• Work to complete:
Only some lines are wanted. Transcribe, exactly, the lines below from the line with "purple brick G5" up to and including the line with "none -> blue brick K8 level 1".

• Collection entries:
^^^^^^^^
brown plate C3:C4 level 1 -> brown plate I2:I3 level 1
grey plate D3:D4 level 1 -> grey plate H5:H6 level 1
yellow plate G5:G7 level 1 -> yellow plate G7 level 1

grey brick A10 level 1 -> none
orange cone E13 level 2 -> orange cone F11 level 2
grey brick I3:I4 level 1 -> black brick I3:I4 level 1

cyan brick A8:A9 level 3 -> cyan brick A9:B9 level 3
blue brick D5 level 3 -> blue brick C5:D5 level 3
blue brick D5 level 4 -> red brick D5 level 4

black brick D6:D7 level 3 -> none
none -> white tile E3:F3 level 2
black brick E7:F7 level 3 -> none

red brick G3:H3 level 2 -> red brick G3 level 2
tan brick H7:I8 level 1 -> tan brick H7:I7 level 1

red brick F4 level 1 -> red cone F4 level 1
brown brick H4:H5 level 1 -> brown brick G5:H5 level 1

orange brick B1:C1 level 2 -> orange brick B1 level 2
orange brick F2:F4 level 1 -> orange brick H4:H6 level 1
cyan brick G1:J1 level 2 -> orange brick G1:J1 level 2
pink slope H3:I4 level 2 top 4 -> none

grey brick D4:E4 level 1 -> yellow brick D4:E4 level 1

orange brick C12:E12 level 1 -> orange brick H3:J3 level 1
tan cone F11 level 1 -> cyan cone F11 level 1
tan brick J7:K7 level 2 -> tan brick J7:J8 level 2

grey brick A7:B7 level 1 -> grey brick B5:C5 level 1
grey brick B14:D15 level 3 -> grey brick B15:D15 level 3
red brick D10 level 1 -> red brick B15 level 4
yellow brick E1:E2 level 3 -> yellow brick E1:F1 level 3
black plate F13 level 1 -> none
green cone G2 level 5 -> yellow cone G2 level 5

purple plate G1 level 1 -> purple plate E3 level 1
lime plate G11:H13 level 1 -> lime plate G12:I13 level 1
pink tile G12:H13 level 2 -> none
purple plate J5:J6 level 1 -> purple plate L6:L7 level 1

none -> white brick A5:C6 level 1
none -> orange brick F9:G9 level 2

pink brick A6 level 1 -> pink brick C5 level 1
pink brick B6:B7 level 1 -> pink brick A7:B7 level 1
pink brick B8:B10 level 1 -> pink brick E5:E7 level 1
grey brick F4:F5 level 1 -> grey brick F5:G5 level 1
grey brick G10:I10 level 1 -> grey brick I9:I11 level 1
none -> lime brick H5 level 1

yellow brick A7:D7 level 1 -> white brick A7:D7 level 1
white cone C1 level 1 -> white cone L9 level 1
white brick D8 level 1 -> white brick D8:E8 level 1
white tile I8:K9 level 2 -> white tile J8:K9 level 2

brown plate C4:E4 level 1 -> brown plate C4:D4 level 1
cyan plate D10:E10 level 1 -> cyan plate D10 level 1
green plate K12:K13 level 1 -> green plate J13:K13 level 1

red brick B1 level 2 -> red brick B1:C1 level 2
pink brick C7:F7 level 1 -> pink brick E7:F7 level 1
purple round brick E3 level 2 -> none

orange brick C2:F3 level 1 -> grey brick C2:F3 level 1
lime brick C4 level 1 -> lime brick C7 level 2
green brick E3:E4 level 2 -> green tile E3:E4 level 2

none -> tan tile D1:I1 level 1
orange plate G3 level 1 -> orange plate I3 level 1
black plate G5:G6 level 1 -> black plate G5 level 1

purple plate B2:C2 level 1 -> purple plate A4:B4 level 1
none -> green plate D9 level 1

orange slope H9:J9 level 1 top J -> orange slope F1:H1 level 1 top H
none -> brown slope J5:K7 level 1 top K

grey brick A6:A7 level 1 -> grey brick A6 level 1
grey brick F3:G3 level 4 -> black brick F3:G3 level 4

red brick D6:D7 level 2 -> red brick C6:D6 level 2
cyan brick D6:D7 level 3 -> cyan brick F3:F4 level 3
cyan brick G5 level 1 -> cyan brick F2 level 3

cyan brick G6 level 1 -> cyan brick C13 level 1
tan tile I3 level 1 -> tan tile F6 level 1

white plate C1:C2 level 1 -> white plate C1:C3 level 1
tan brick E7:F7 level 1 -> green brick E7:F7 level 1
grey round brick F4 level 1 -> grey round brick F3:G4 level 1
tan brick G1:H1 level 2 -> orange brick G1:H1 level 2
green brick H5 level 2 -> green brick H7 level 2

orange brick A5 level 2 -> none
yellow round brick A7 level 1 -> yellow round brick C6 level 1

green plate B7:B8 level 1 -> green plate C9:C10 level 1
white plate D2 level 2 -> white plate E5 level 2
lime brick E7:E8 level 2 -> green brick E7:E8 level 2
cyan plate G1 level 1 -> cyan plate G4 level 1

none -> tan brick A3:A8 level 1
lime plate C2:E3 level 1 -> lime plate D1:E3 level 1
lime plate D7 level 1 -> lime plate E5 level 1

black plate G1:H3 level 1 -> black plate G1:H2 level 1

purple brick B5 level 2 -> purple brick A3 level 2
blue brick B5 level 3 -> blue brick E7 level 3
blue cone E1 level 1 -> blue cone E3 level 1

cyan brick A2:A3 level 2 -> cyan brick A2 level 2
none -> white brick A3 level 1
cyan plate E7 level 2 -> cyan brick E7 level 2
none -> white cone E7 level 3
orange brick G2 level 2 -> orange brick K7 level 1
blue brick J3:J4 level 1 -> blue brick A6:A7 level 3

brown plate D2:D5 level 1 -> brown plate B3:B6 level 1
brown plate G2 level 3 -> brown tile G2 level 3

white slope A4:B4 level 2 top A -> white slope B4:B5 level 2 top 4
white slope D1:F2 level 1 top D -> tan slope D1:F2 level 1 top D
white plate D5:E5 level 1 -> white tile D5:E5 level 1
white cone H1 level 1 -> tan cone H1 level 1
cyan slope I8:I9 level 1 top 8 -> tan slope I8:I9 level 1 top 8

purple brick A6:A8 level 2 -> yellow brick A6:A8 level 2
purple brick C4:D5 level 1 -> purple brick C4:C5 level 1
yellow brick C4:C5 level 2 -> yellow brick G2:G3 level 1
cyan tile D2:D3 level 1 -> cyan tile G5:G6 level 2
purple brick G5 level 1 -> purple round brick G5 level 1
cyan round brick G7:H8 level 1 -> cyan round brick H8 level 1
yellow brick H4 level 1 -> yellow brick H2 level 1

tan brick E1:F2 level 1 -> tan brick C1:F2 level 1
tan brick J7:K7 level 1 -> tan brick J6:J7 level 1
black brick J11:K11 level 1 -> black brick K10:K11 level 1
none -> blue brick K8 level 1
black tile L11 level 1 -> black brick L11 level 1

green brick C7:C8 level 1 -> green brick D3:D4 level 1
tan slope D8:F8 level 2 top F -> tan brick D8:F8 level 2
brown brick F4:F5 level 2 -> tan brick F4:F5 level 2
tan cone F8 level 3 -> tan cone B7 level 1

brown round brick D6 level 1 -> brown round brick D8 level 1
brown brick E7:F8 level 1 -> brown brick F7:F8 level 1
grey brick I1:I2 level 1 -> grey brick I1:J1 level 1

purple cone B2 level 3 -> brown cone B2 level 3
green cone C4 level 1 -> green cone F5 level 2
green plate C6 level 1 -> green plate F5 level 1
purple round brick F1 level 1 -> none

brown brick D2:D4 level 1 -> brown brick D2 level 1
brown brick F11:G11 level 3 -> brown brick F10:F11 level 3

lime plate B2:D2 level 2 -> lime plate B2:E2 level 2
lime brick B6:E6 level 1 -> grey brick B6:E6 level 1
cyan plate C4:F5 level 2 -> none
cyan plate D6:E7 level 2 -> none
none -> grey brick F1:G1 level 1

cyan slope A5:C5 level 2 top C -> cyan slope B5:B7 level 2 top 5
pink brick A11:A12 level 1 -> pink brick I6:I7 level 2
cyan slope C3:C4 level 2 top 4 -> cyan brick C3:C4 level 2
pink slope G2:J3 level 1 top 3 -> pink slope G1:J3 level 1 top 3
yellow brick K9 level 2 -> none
^^^^^^^^
• Written reply:
purple brick G5 level 1 -> purple round brick G5 level 1
cyan round brick G7:H8 level 1 -> cyan round brick H8 level 1
yellow brick H4 level 1 -> yellow brick H2 level 1

tan brick E1:F2 level 1 -> tan brick C1:F2 level 1
tan brick J7:K7 level 1 -> tan brick J6:J7 level 1
black brick J11:K11 level 1 -> black brick K10:K11 level 1
none -> blue brick K8 level 1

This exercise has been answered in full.